◆ **PROBLEM TO SOLVE**:
Recast each non-blank line of the records below as a row of a Markdown table with the columns "Row" and "Text". Number the rows in order and skip blank lines.

◆ **INFORMATION**:
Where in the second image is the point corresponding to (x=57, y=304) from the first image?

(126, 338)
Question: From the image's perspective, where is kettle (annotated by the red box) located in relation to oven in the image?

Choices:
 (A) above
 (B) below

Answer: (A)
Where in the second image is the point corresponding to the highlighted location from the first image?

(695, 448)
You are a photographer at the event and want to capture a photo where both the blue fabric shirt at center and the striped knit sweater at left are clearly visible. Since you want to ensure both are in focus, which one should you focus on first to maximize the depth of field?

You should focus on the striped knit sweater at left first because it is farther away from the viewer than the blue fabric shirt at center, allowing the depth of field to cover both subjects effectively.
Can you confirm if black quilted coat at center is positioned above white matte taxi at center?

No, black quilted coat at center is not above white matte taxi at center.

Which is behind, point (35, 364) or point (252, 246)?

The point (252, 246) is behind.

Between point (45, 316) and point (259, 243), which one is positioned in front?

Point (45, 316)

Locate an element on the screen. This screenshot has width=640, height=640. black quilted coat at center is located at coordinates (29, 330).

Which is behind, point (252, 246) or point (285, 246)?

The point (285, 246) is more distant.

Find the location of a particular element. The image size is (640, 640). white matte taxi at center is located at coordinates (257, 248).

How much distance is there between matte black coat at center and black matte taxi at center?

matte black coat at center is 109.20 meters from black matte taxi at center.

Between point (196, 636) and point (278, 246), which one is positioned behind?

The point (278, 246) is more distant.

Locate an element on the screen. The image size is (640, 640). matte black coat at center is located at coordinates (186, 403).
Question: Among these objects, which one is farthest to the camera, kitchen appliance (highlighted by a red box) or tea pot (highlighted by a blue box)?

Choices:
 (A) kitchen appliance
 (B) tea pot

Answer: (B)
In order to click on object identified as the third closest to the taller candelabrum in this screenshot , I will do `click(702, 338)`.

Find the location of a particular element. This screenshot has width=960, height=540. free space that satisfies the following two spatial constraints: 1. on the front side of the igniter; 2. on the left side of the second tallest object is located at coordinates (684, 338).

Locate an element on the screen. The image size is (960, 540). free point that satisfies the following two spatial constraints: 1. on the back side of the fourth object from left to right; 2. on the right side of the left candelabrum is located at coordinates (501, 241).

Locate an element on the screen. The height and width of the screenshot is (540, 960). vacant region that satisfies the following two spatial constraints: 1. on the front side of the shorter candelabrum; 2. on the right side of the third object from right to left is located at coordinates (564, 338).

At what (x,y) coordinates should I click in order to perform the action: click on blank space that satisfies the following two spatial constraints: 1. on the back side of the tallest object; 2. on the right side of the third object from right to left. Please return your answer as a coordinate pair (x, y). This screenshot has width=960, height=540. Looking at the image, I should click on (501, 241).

◆ **TASK RESULT**:
| Row | Text |
|---|---|
| 1 | Where in the second image is the point corresponding to (x=57, y=304) from the first image? |
| 2 | (126, 338) |
| 3 | Question: From the image's perspective, where is kettle (annotated by the red box) located in relation to oven in the image? |
| 4 | Choices: |
| 5 |  (A) above |
| 6 |  (B) below |
| 7 | Answer: (A) |
| 8 | Where in the second image is the point corresponding to the highlighted location from the first image? |
| 9 | (695, 448) |
| 10 | You are a photographer at the event and want to capture a photo where both the blue fabric shirt at center and the striped knit sweater at left are clearly visible. Since you want to ensure both are in focus, which one should you focus on first to maximize the depth of field? |
| 11 | You should focus on the striped knit sweater at left first because it is farther away from the viewer than the blue fabric shirt at center, allowing the depth of field to cover both subjects effectively. |
| 12 | Can you confirm if black quilted coat at center is positioned above white matte taxi at center? |
| 13 | No, black quilted coat at center is not above white matte taxi at center. |
| 14 | Which is behind, point (35, 364) or point (252, 246)? |
| 15 | The point (252, 246) is behind. |
| 16 | Between point (45, 316) and point (259, 243), which one is positioned in front? |
| 17 | Point (45, 316) |
| 18 | Locate an element on the screen. This screenshot has width=640, height=640. black quilted coat at center is located at coordinates (29, 330). |
| 19 | Which is behind, point (252, 246) or point (285, 246)? |
| 20 | The point (285, 246) is more distant. |
| 21 | Find the location of a particular element. The image size is (640, 640). white matte taxi at center is located at coordinates (257, 248). |
| 22 | How much distance is there between matte black coat at center and black matte taxi at center? |
| 23 | matte black coat at center is 109.20 meters from black matte taxi at center. |
| 24 | Between point (196, 636) and point (278, 246), which one is positioned behind? |
| 25 | The point (278, 246) is more distant. |
| 26 | Locate an element on the screen. The image size is (640, 640). matte black coat at center is located at coordinates (186, 403). |
| 27 | Question: Among these objects, which one is farthest to the camera, kitchen appliance (highlighted by a red box) or tea pot (highlighted by a blue box)? |
| 28 | Choices: |
| 29 |  (A) kitchen appliance |
| 30 |  (B) tea pot |
| 31 | Answer: (B) |
| 32 | In order to click on object identified as the third closest to the taller candelabrum in this screenshot , I will do `click(702, 338)`. |
| 33 | Find the location of a particular element. This screenshot has width=960, height=540. free space that satisfies the following two spatial constraints: 1. on the front side of the igniter; 2. on the left side of the second tallest object is located at coordinates (684, 338). |
| 34 | Locate an element on the screen. The image size is (960, 540). free point that satisfies the following two spatial constraints: 1. on the back side of the fourth object from left to right; 2. on the right side of the left candelabrum is located at coordinates (501, 241). |
| 35 | Locate an element on the screen. The height and width of the screenshot is (540, 960). vacant region that satisfies the following two spatial constraints: 1. on the front side of the shorter candelabrum; 2. on the right side of the third object from right to left is located at coordinates (564, 338). |
| 36 | At what (x,y) coordinates should I click in order to perform the action: click on blank space that satisfies the following two spatial constraints: 1. on the back side of the tallest object; 2. on the right side of the third object from right to left. Please return your answer as a coordinate pair (x, y). This screenshot has width=960, height=540. Looking at the image, I should click on (501, 241). |